* PROVIDED ENTRIES:
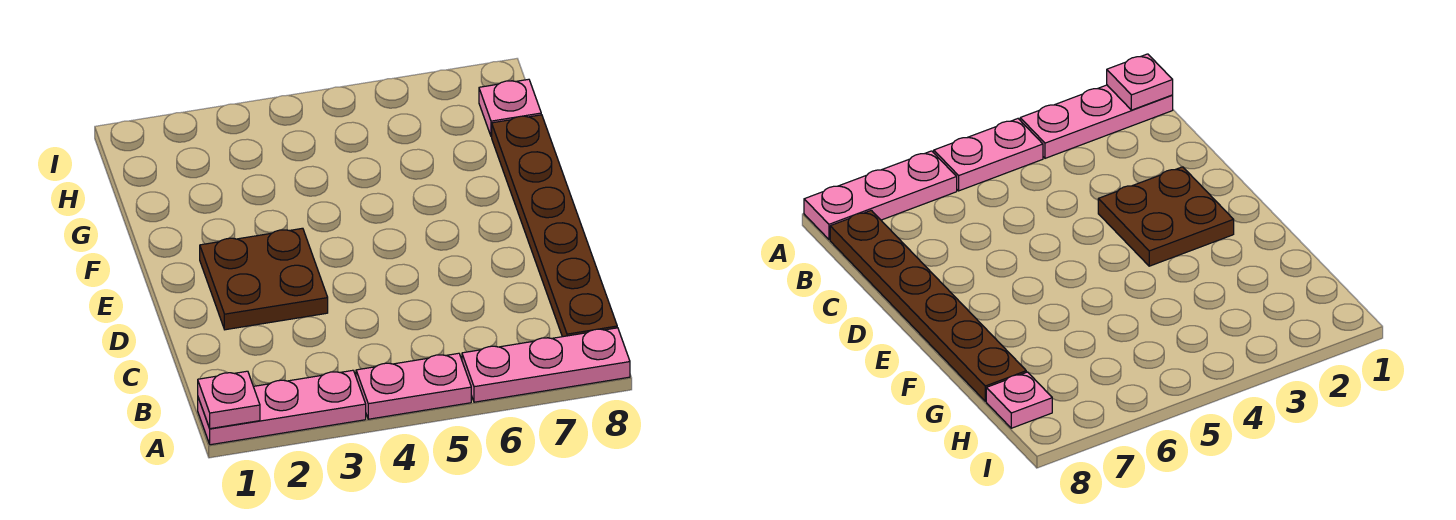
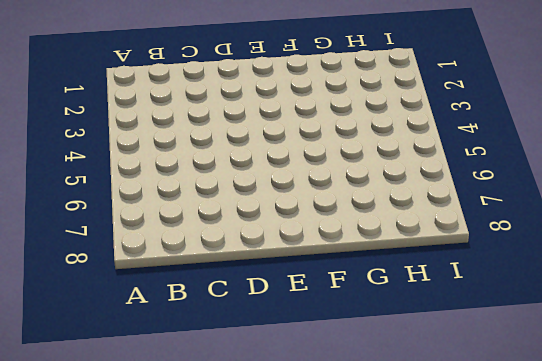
none -> pink plate A1:A3 level 1
none -> pink plate A4:A5 level 1

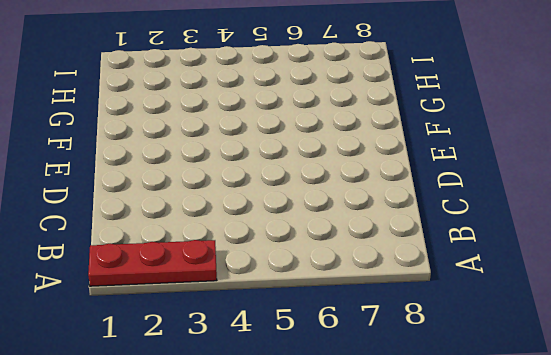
red plate A1:A3 level 1 -> pink plate A1:A3 level 1
none -> pink plate A4:A5 level 1
none -> pink plate A6:A8 level 1

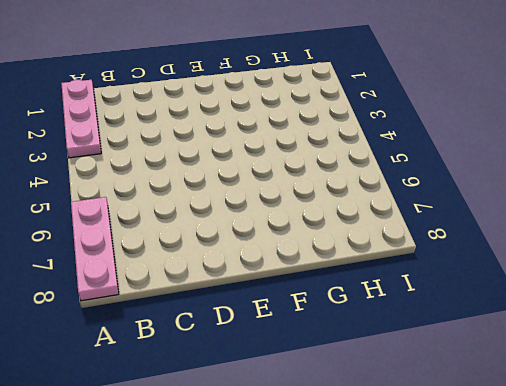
none -> pink plate A4:A5 level 1
none -> brown plate B8:G8 level 1

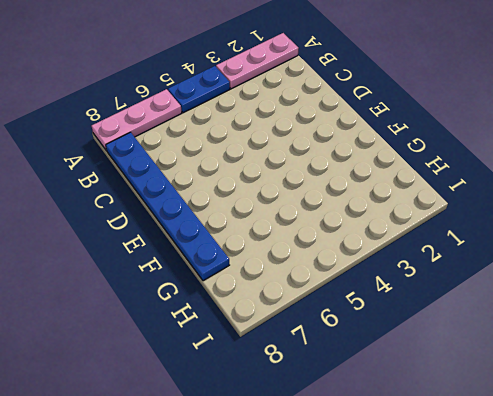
blue plate A4:A5 level 1 -> pink plate A4:A5 level 1
blue plate B8:G8 level 1 -> brown plate B8:G8 level 1
none -> brown plate D2:E3 level 1
none -> pink plate H8 level 1

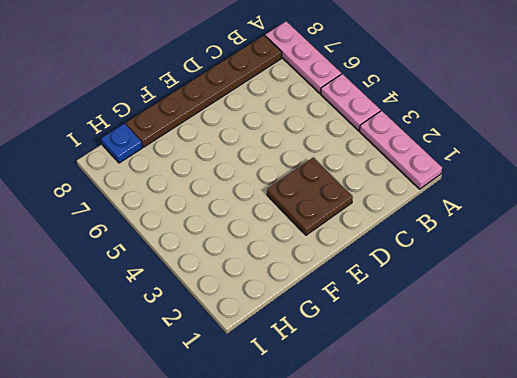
blue plate H8 level 1 -> pink plate H8 level 1
none -> pink plate A1 level 2

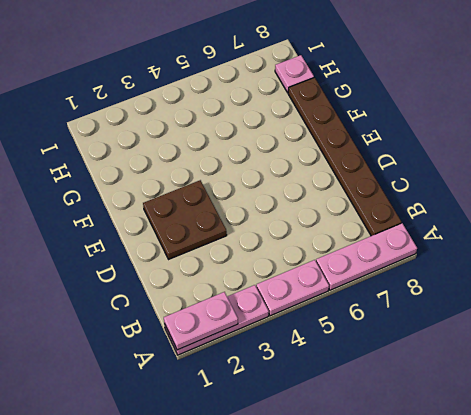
pink plate A1:A2 level 2 -> pink plate A1 level 2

* TASK BRIEF:
Verbatim, write out the line containing "none -> brown plate D2:E3 level 1" and all later lines through the end of the records, leaving every picture out.

* SOLUTION FOR THIS EXERCISE:
none -> brown plate D2:E3 level 1
none -> pink plate H8 level 1

blue plate H8 level 1 -> pink plate H8 level 1
none -> pink plate A1 level 2

pink plate A1:A2 level 2 -> pink plate A1 level 2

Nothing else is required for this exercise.